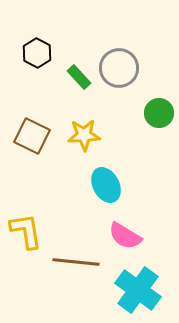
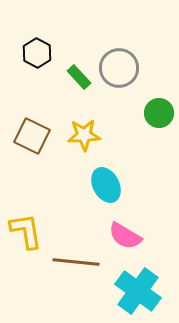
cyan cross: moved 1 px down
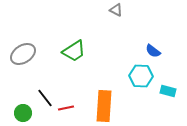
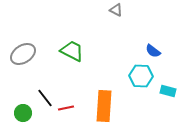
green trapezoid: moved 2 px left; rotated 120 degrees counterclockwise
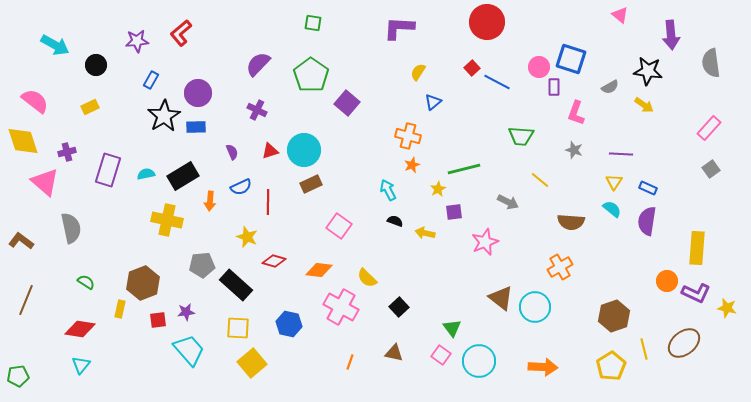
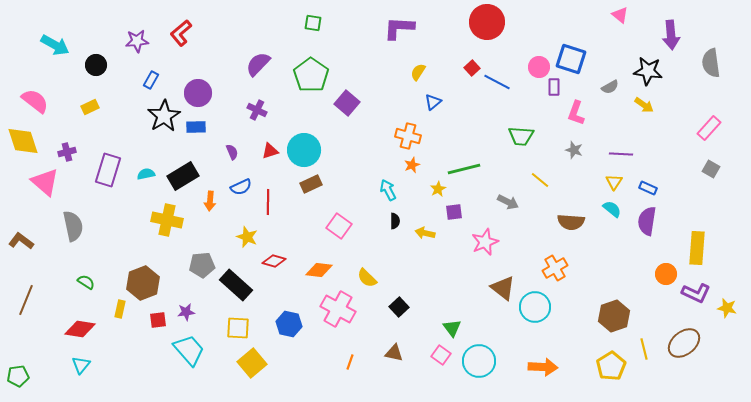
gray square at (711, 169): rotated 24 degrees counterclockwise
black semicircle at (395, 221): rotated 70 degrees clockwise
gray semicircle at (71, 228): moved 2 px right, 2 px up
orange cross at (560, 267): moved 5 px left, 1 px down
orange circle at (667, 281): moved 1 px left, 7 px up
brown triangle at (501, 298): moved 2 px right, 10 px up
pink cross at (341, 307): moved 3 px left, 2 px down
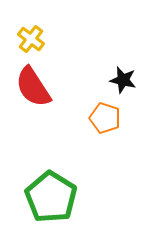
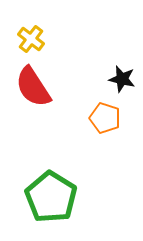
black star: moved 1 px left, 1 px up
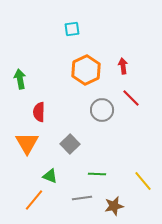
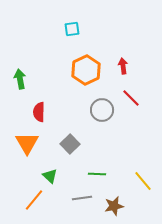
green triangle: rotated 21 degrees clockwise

□ □ □ □ □ □ □

• _Your instructions_: Restate the records word for word, omitting images.

• _Response to this task_:
cyan cross: moved 1 px down
green trapezoid: moved 2 px left; rotated 120 degrees counterclockwise
gray square at (711, 169): rotated 24 degrees counterclockwise
black semicircle at (395, 221): rotated 70 degrees clockwise
gray semicircle at (71, 228): moved 2 px right, 2 px up
orange cross at (560, 267): moved 5 px left, 1 px down
orange circle at (667, 281): moved 1 px left, 7 px up
brown triangle at (501, 298): moved 2 px right, 10 px up
pink cross at (341, 307): moved 3 px left, 2 px down
black star: moved 1 px left, 1 px up
green triangle: rotated 21 degrees clockwise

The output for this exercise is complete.